## [Exercise brief]
Format the records from the line containing "black rectangle at (333, 59): moved" to the line containing "cyan circle: moved 19 px up", inclusive, as a JSON array of strings with one string per line and no blank lines. Exclude the picture lines from the output.

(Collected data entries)
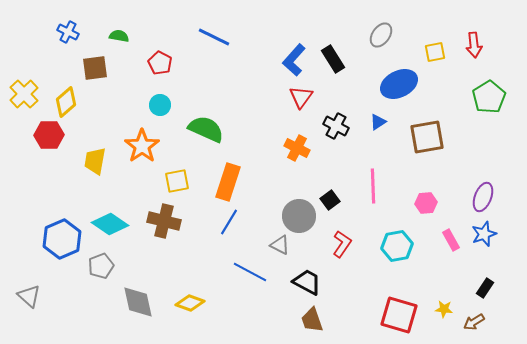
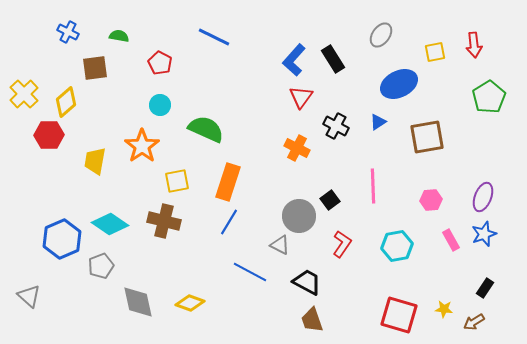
pink hexagon at (426, 203): moved 5 px right, 3 px up
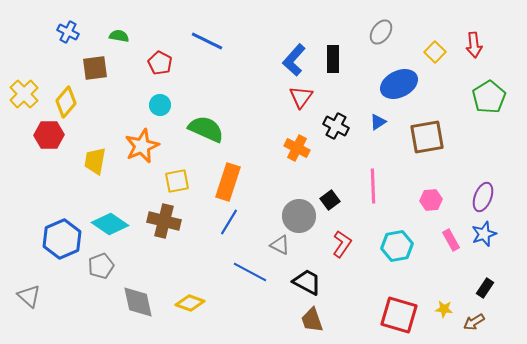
gray ellipse at (381, 35): moved 3 px up
blue line at (214, 37): moved 7 px left, 4 px down
yellow square at (435, 52): rotated 35 degrees counterclockwise
black rectangle at (333, 59): rotated 32 degrees clockwise
yellow diamond at (66, 102): rotated 8 degrees counterclockwise
orange star at (142, 146): rotated 12 degrees clockwise
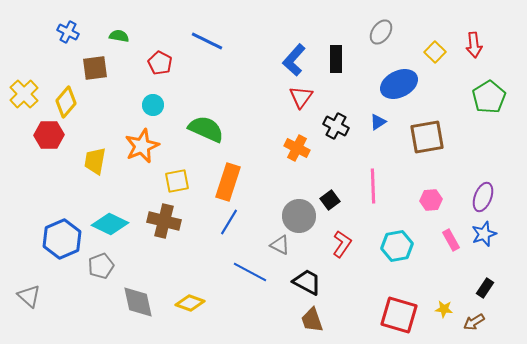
black rectangle at (333, 59): moved 3 px right
cyan circle at (160, 105): moved 7 px left
cyan diamond at (110, 224): rotated 9 degrees counterclockwise
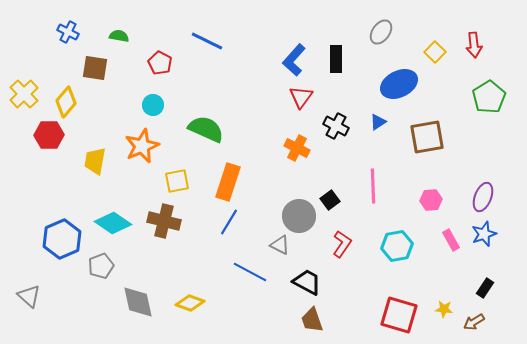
brown square at (95, 68): rotated 16 degrees clockwise
cyan diamond at (110, 224): moved 3 px right, 1 px up; rotated 9 degrees clockwise
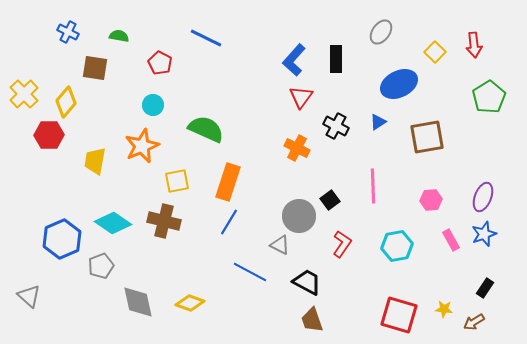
blue line at (207, 41): moved 1 px left, 3 px up
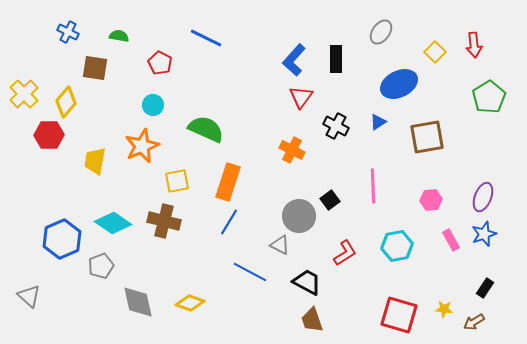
orange cross at (297, 148): moved 5 px left, 2 px down
red L-shape at (342, 244): moved 3 px right, 9 px down; rotated 24 degrees clockwise
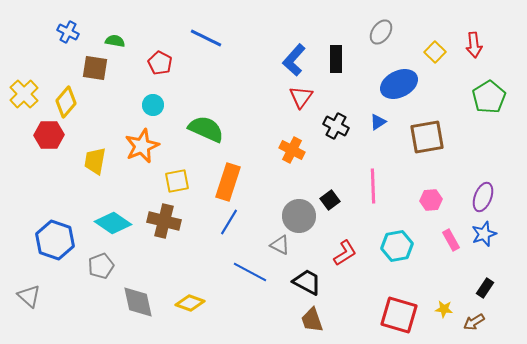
green semicircle at (119, 36): moved 4 px left, 5 px down
blue hexagon at (62, 239): moved 7 px left, 1 px down; rotated 18 degrees counterclockwise
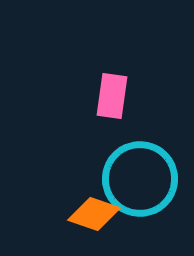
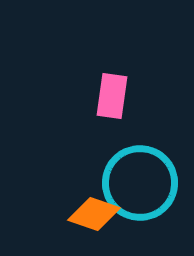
cyan circle: moved 4 px down
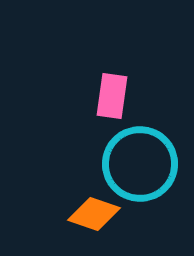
cyan circle: moved 19 px up
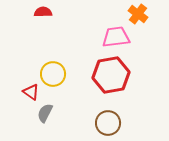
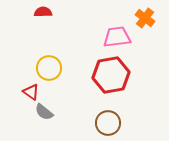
orange cross: moved 7 px right, 4 px down
pink trapezoid: moved 1 px right
yellow circle: moved 4 px left, 6 px up
gray semicircle: moved 1 px left, 1 px up; rotated 78 degrees counterclockwise
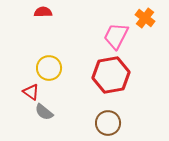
pink trapezoid: moved 1 px left, 1 px up; rotated 56 degrees counterclockwise
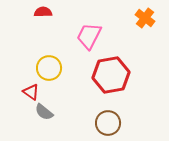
pink trapezoid: moved 27 px left
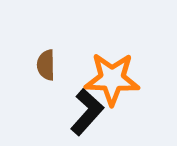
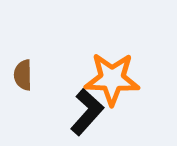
brown semicircle: moved 23 px left, 10 px down
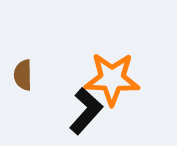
black L-shape: moved 1 px left, 1 px up
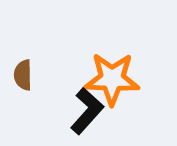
black L-shape: moved 1 px right
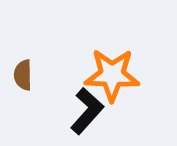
orange star: moved 4 px up
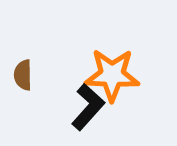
black L-shape: moved 1 px right, 4 px up
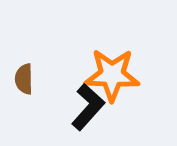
brown semicircle: moved 1 px right, 4 px down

## [Response to this exercise]
[
  "black rectangle at (333, 59): moved 3 px right",
  "cyan circle at (160, 105): moved 7 px left",
  "cyan diamond at (110, 224): rotated 9 degrees counterclockwise",
  "brown square at (95, 68): rotated 16 degrees clockwise",
  "cyan diamond at (110, 224): moved 3 px right, 1 px up; rotated 9 degrees clockwise",
  "blue line at (207, 41): moved 1 px left, 3 px up",
  "orange cross at (297, 148): moved 5 px left, 2 px down",
  "red L-shape at (342, 244): moved 3 px right, 9 px down; rotated 24 degrees clockwise",
  "green semicircle at (119, 36): moved 4 px left, 5 px down",
  "blue hexagon at (62, 239): moved 7 px left, 1 px down; rotated 18 degrees counterclockwise",
  "cyan circle: moved 4 px down",
  "cyan circle: moved 19 px up"
]